» Directions
In the listing that follows, the range to quote begins at the line that has "GAS2 pin DO: D12 -> D7" and ends after the line that has "SONAR3 pin GND: GND -> 5V"; quote it verbatim and add nothing.

====== Stored data

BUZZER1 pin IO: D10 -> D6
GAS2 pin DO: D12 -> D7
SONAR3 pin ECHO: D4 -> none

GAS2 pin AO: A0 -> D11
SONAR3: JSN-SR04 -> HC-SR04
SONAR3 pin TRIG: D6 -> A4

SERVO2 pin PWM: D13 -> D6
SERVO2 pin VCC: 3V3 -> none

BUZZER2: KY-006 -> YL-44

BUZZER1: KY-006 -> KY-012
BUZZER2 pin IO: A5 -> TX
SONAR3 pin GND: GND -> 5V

============
====== Stored data

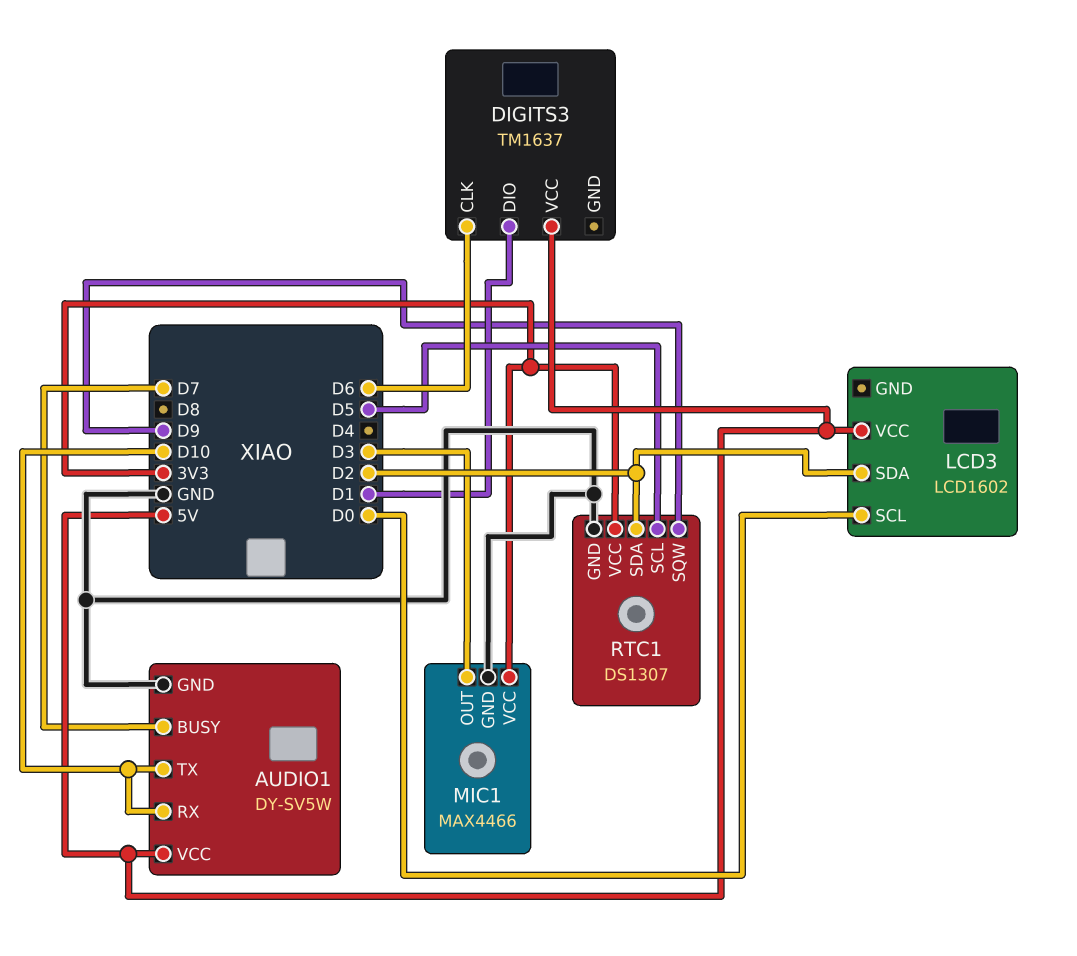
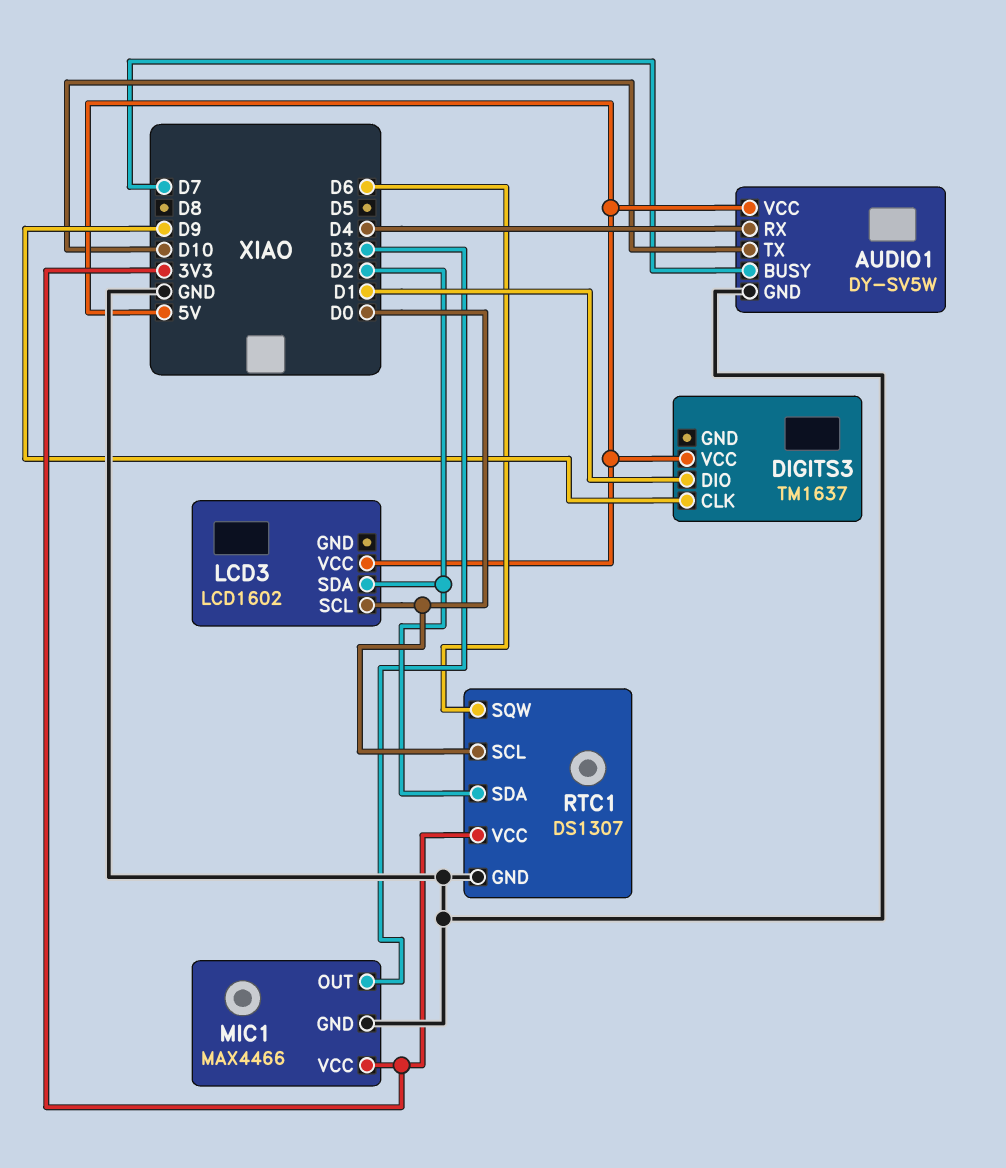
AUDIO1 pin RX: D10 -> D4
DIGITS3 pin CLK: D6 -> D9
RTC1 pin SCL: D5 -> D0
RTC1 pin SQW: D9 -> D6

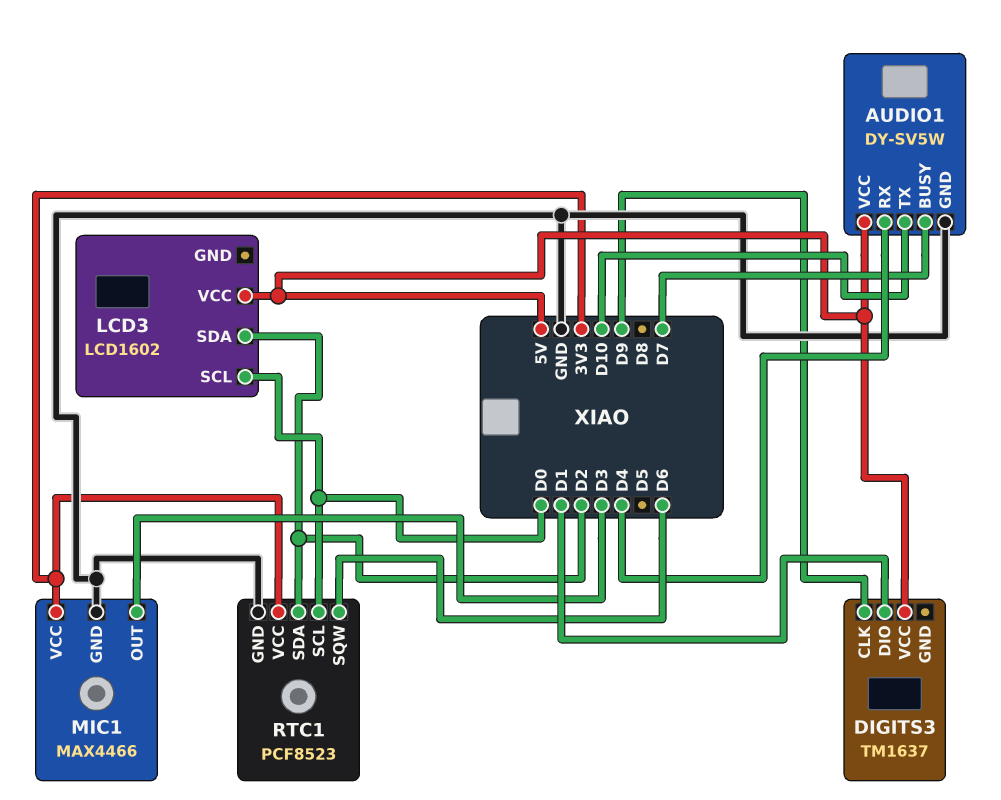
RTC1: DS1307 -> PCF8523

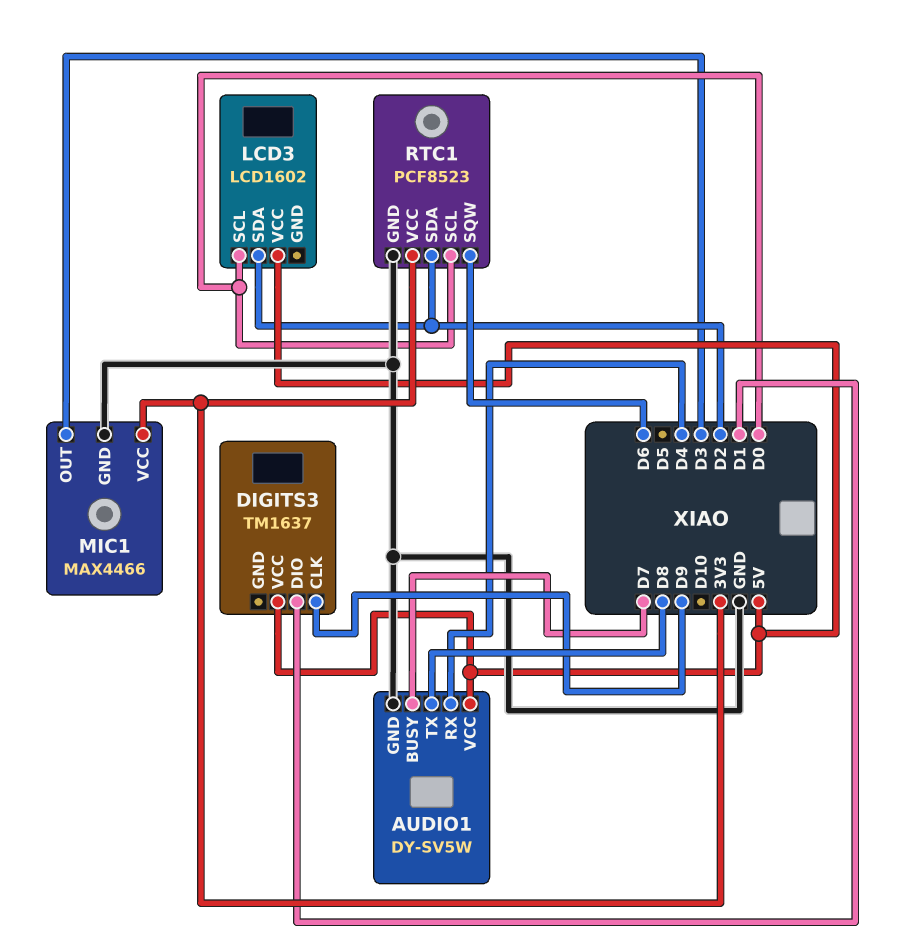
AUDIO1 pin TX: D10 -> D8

============
====== Stored data

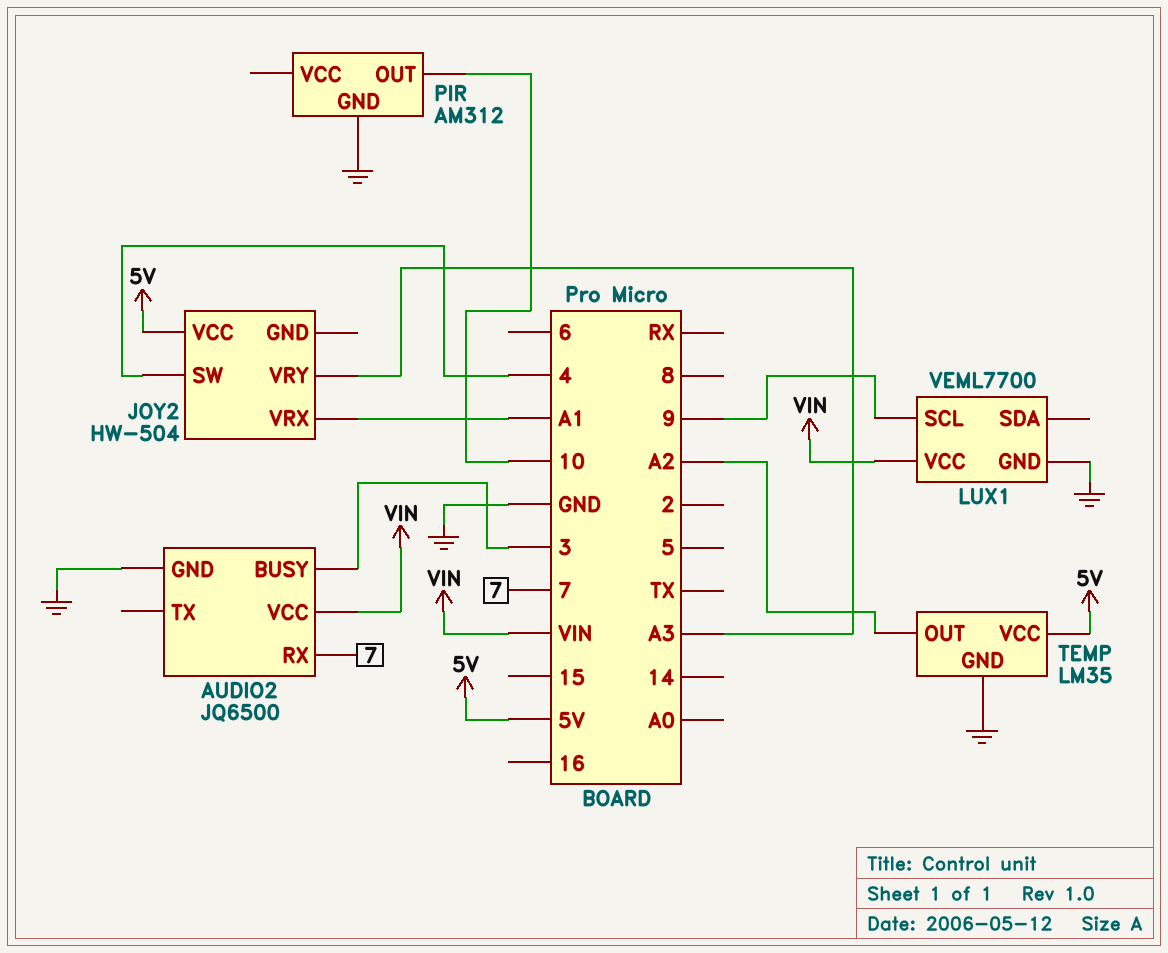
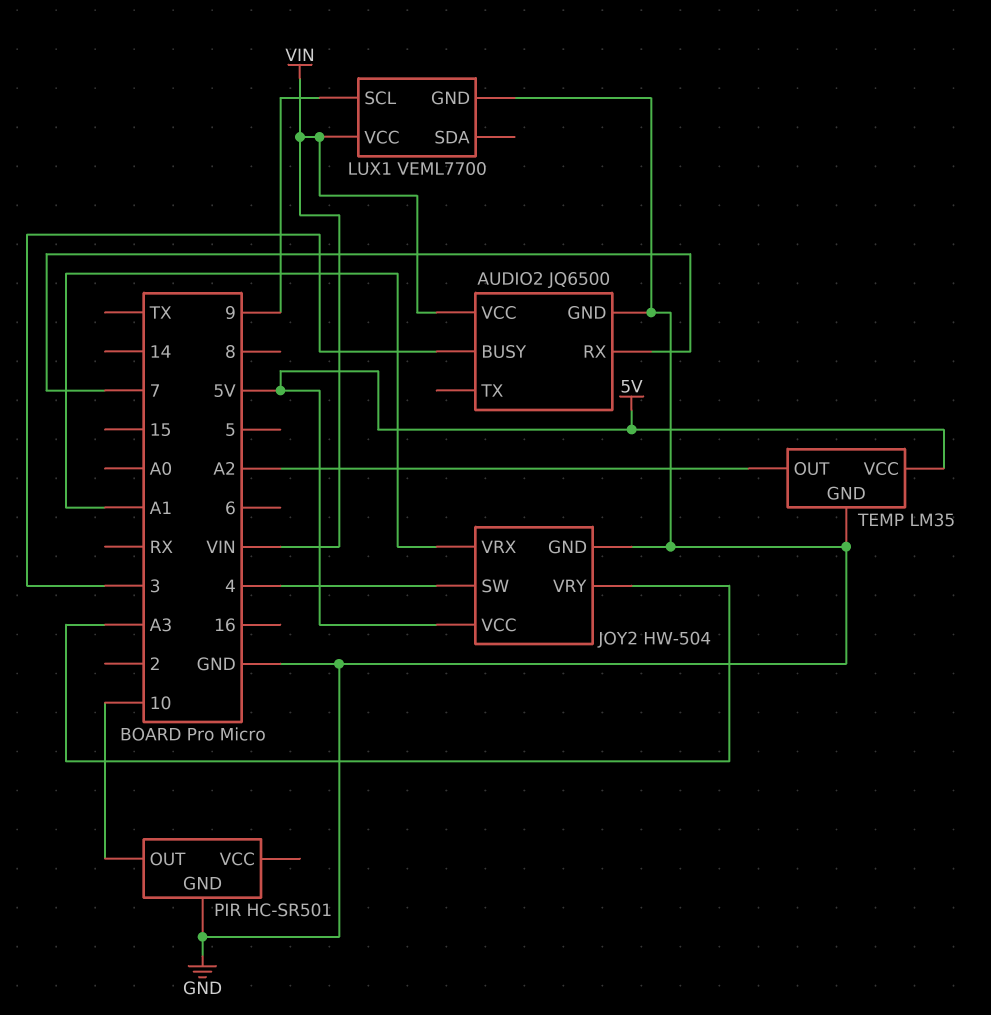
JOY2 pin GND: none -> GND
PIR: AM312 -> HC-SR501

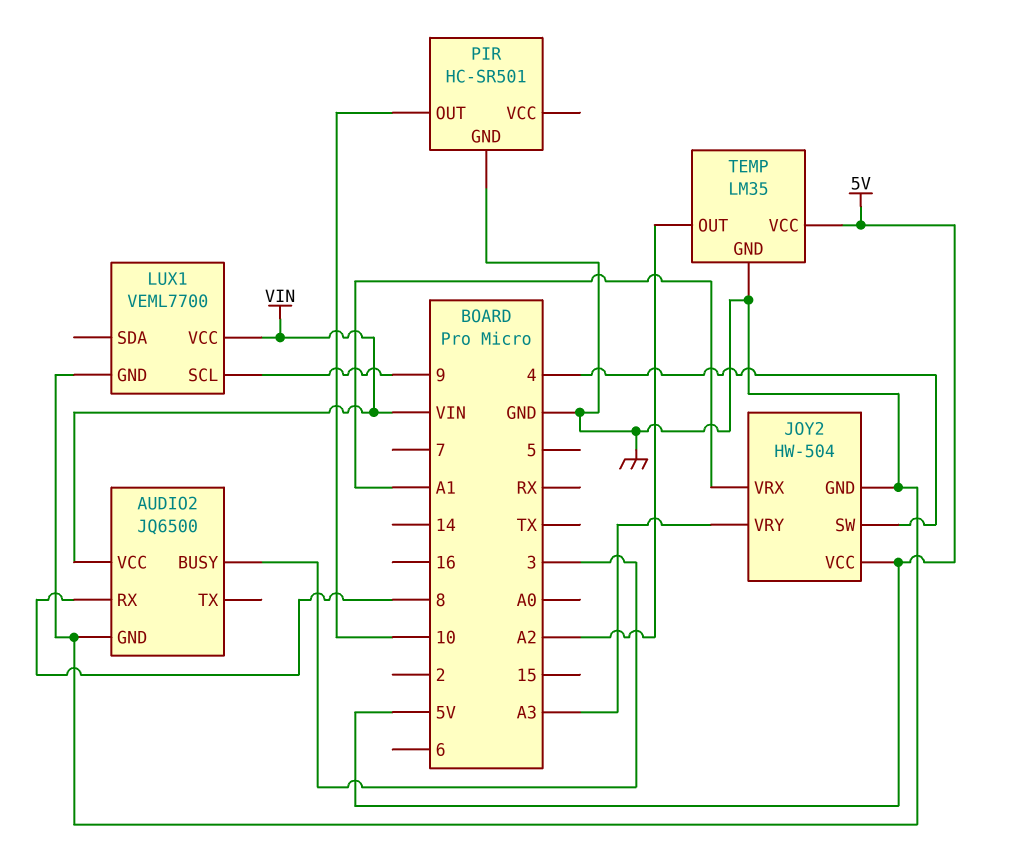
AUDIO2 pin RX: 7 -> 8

============

» Solution for this exercise
GAS2 pin DO: D12 -> D7
SONAR3 pin ECHO: D4 -> none

GAS2 pin AO: A0 -> D11
SONAR3: JSN-SR04 -> HC-SR04
SONAR3 pin TRIG: D6 -> A4

SERVO2 pin PWM: D13 -> D6
SERVO2 pin VCC: 3V3 -> none

BUZZER2: KY-006 -> YL-44

BUZZER1: KY-006 -> KY-012
BUZZER2 pin IO: A5 -> TX
SONAR3 pin GND: GND -> 5V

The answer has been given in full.